(ENTRIES SUPPLIED)
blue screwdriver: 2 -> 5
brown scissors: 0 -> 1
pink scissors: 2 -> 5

---

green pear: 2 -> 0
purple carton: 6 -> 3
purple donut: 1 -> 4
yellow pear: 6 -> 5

==

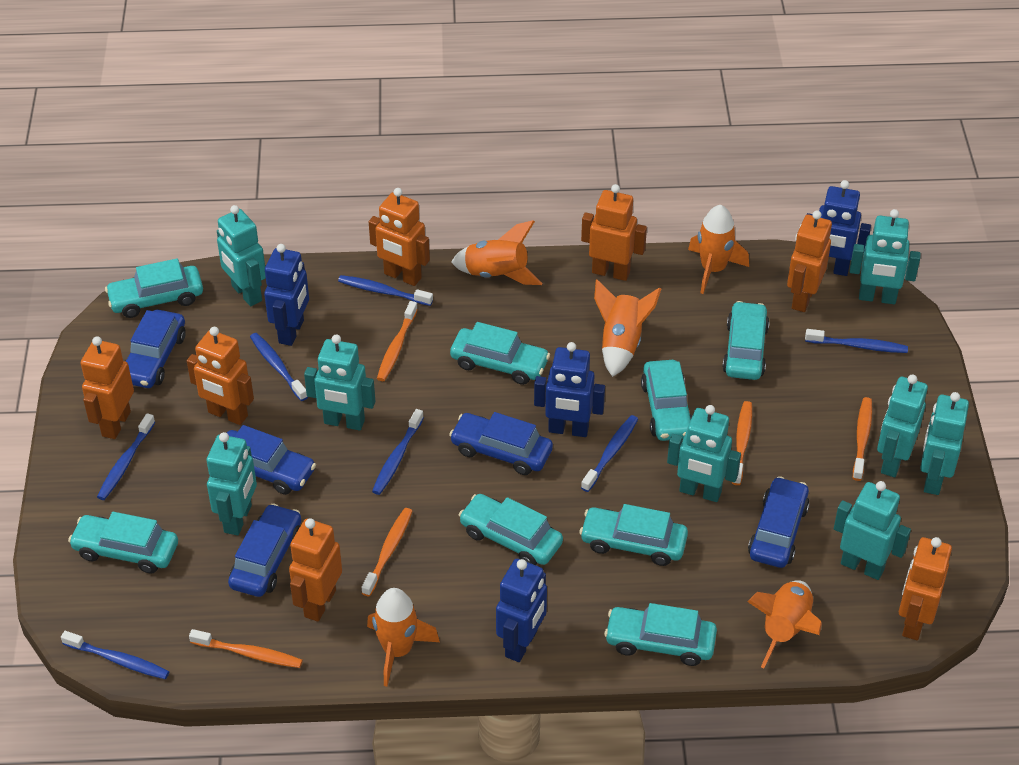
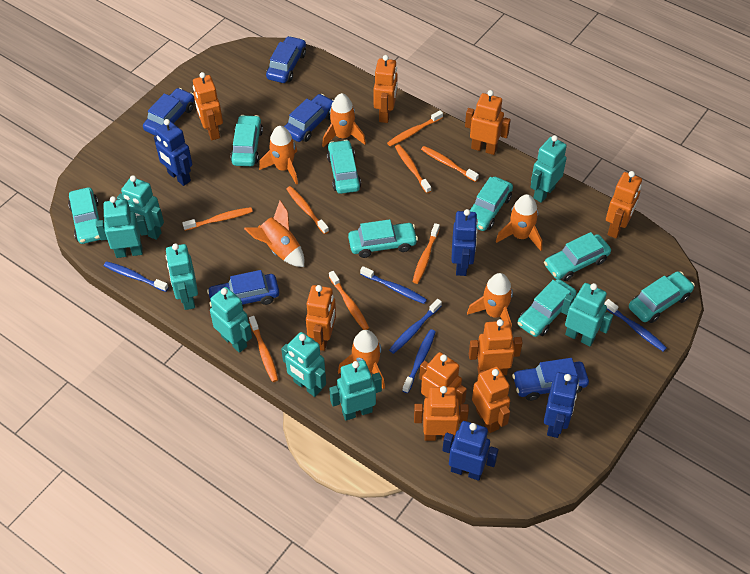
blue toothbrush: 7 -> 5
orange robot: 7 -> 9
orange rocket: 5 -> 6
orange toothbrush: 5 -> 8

(PROBLEM TO WORK ON) When a line in the records holds the string "orange", copy that line.

(COMPLETED EXERCISE)
orange robot: 7 -> 9
orange rocket: 5 -> 6
orange toothbrush: 5 -> 8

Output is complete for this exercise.